### Required work
Set the images aside and retype the whole listing exactly.

### Given entries
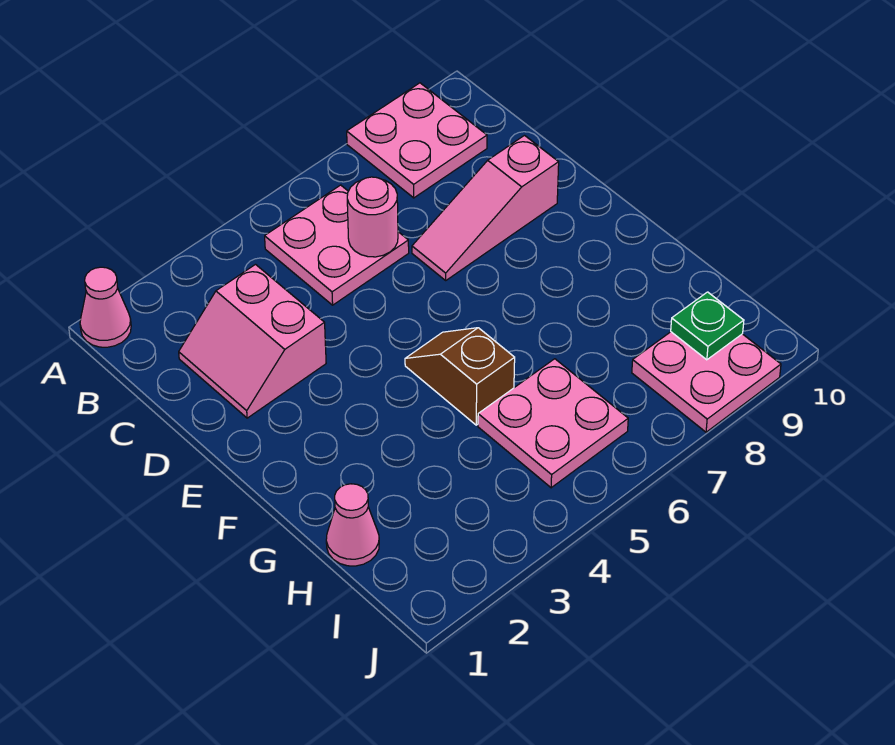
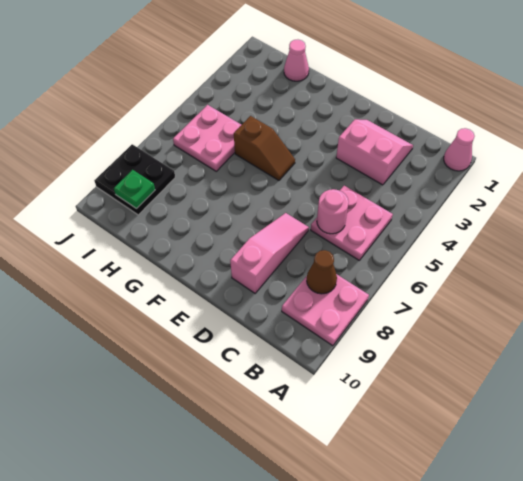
none -> brown cone B8 level 2
pink plate I8:J9 level 1 -> black plate I8:J9 level 1

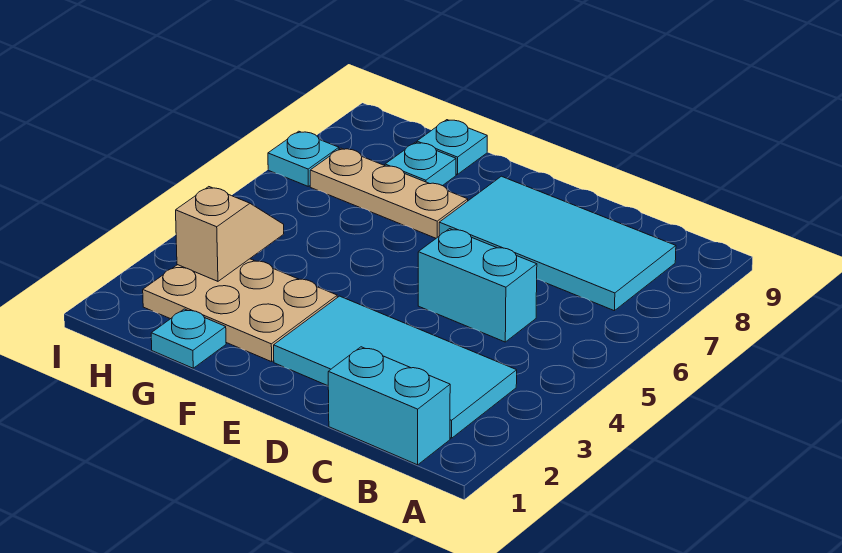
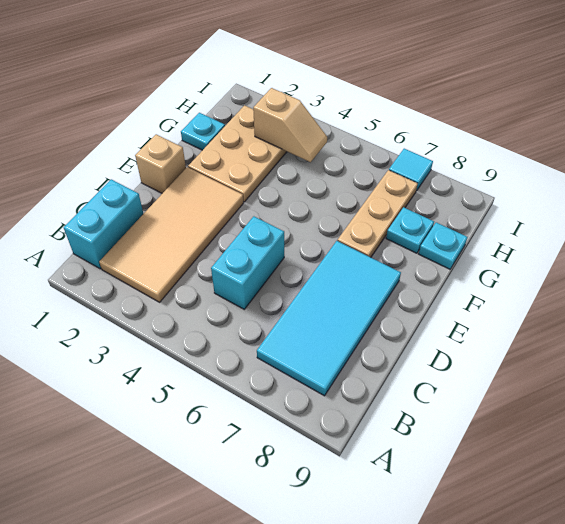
cyan tile B2:E3 level 1 -> tan tile B2:E3 level 1
none -> tan brick E1 level 1
cyan plate I7 level 1 -> cyan tile I7 level 1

### Solution
none -> brown cone B8 level 2
pink plate I8:J9 level 1 -> black plate I8:J9 level 1

cyan tile B2:E3 level 1 -> tan tile B2:E3 level 1
none -> tan brick E1 level 1
cyan plate I7 level 1 -> cyan tile I7 level 1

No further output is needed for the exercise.